**HOW TO COMPLETE THIS TASK:** Where a line below holds the string "yellow", copy that line.

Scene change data
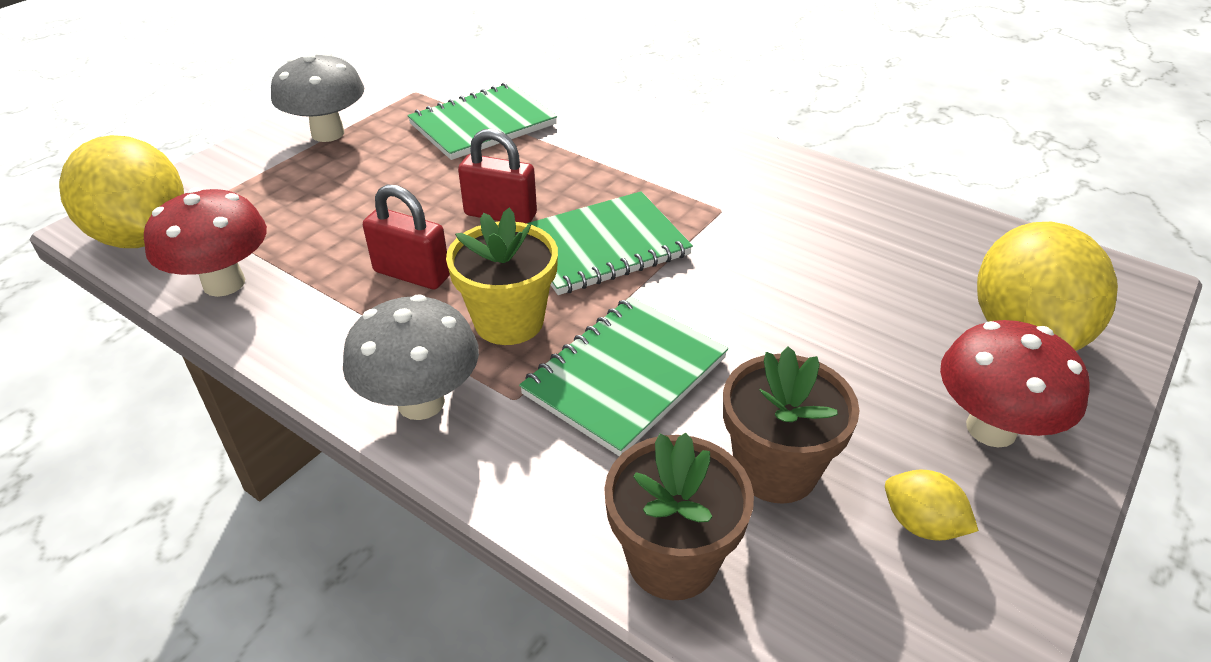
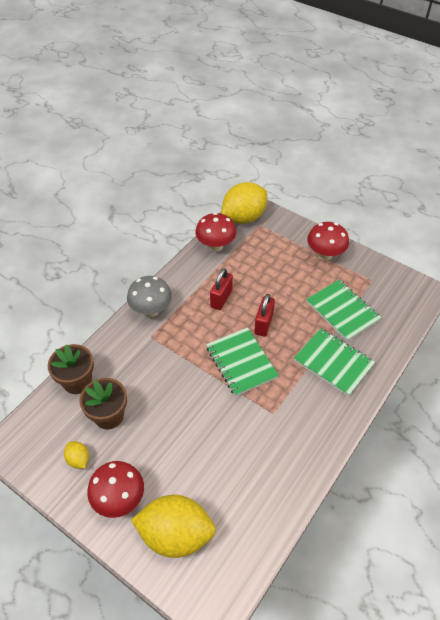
camera: 90 degrees right, 10 degrees up
(328, 133) = (325, 255): grey mushroom -> red mushroom
(509, 321) = (192, 332): yellow flower pot -> none
(625, 376) = (159, 370): green notebook -> green notebook (333, 363)
(921, 524) = (78, 459): yellow lemon -> yellow lemon turned 75 degrees counterclockwise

**WRITTEN RESPONSE:**
(509, 321) = (192, 332): yellow flower pot -> none
(921, 524) = (78, 459): yellow lemon -> yellow lemon turned 75 degrees counterclockwise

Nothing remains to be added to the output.